◆ **Exercise brief**: Exclude images; transcribe the rest of the data exactly.

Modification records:
+ + + + +
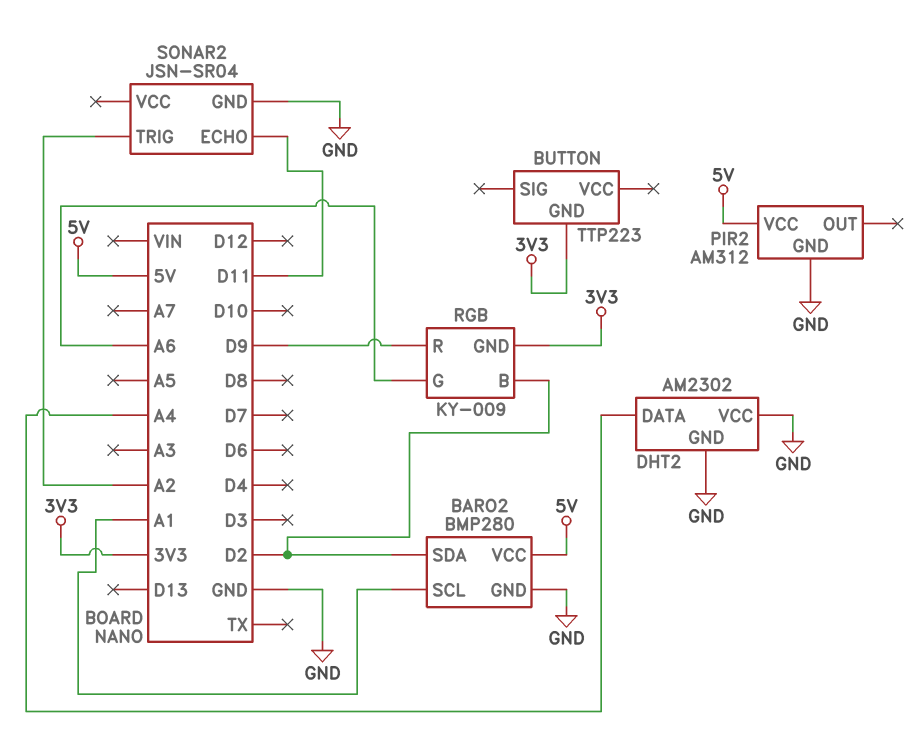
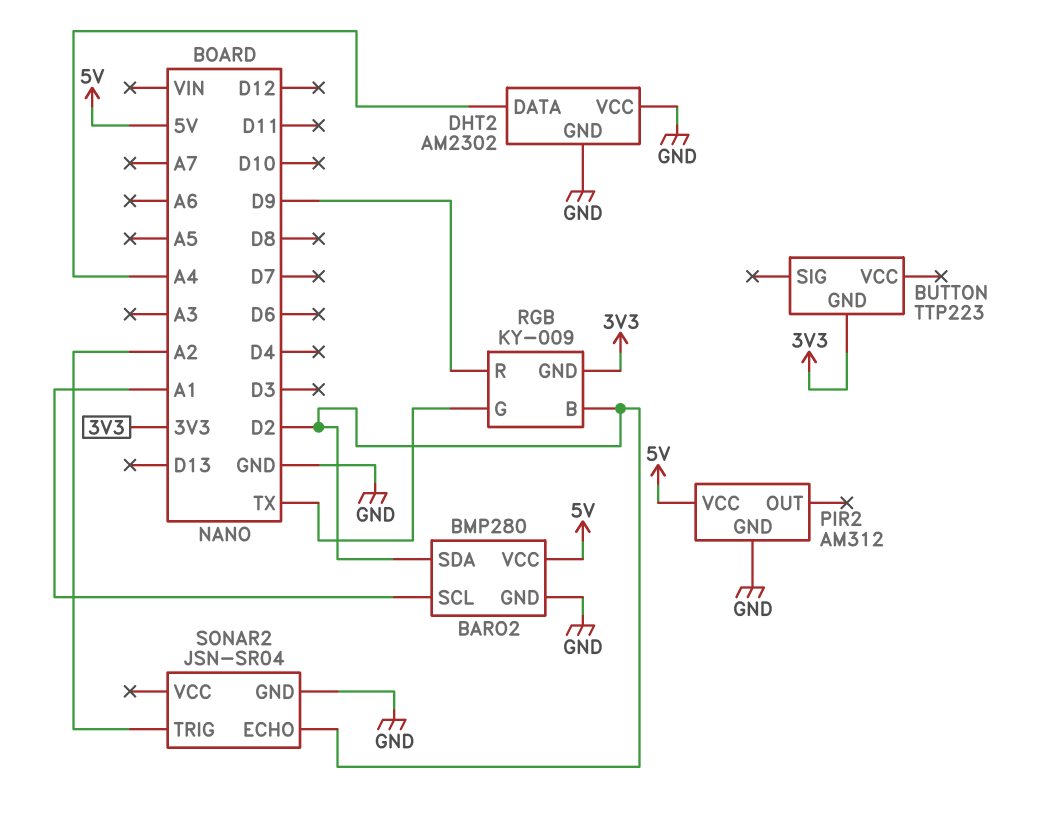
RGB pin G: A6 -> TX
SONAR2 pin ECHO: D11 -> D2

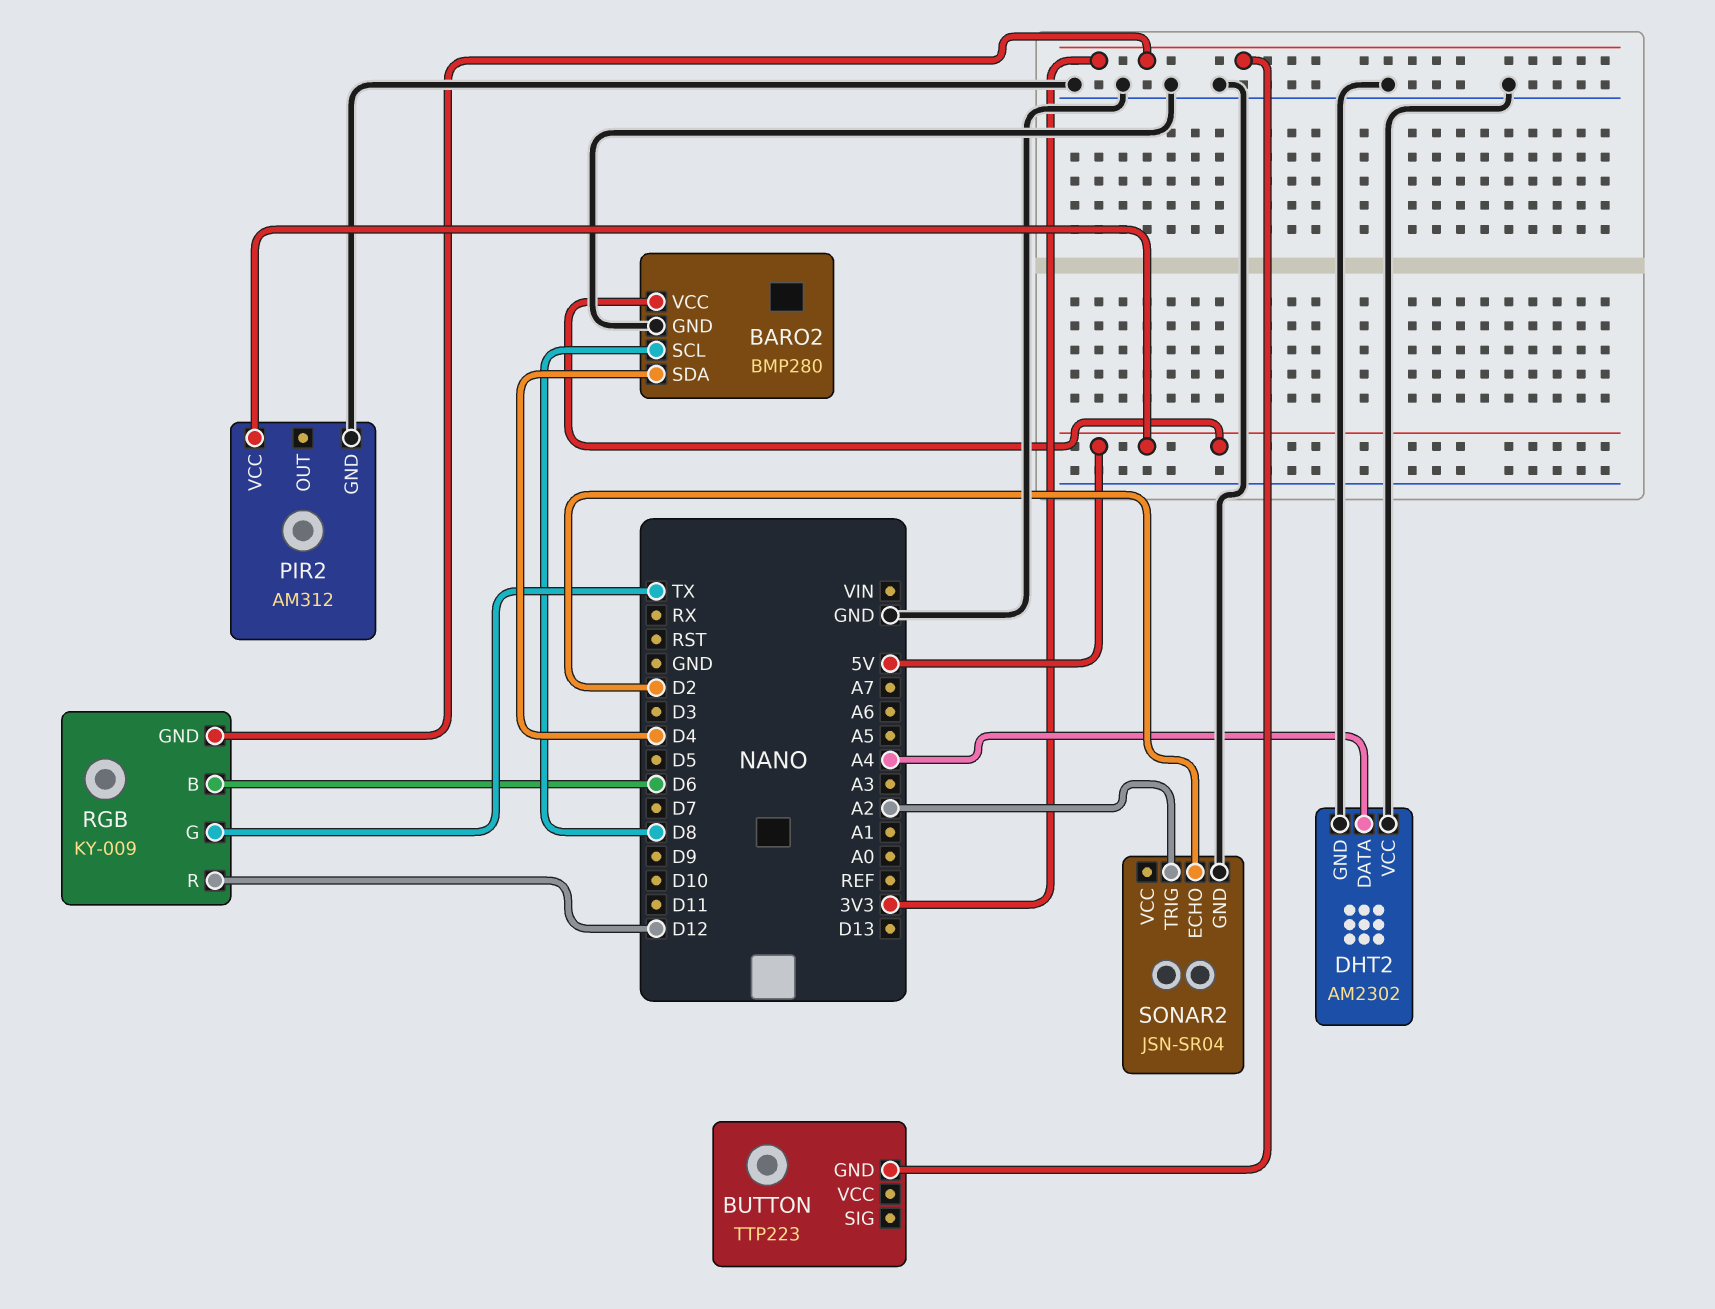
BARO2 pin SCL: A1 -> D8
BARO2 pin SDA: D2 -> D4
RGB pin B: D2 -> D6
RGB pin R: D9 -> D12

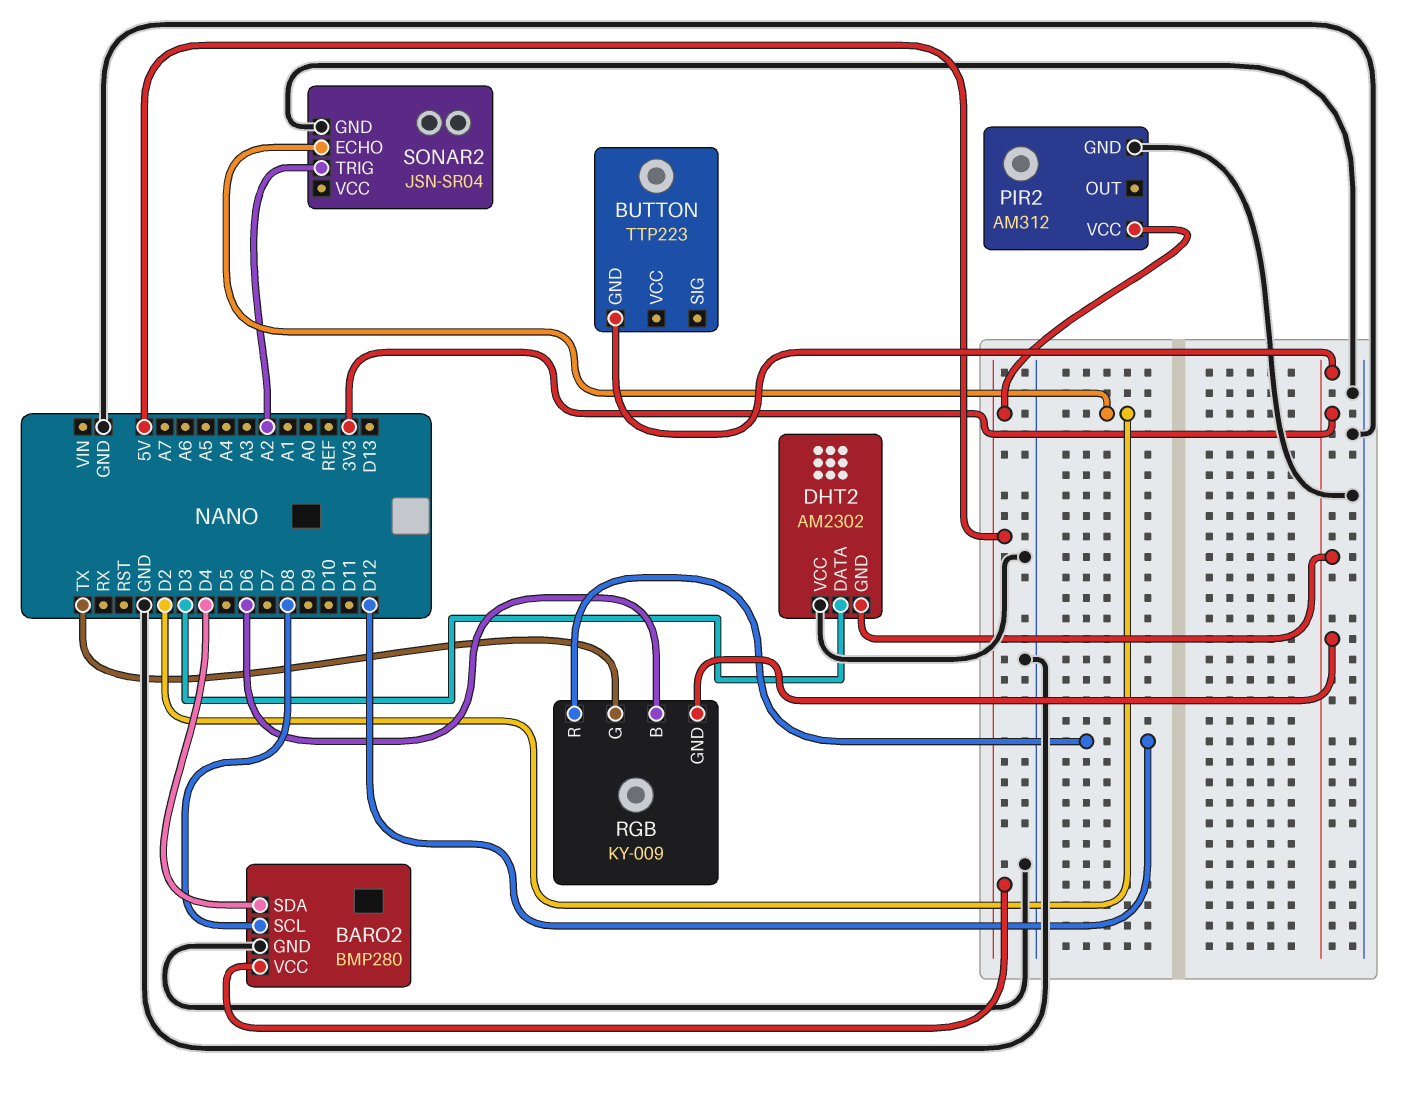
DHT2 pin DATA: A4 -> D3
DHT2 pin GND: GND -> 3V3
+ + + + +
◆ **Answer to this task**:
RGB pin G: A6 -> TX
SONAR2 pin ECHO: D11 -> D2

BARO2 pin SCL: A1 -> D8
BARO2 pin SDA: D2 -> D4
RGB pin B: D2 -> D6
RGB pin R: D9 -> D12

DHT2 pin DATA: A4 -> D3
DHT2 pin GND: GND -> 3V3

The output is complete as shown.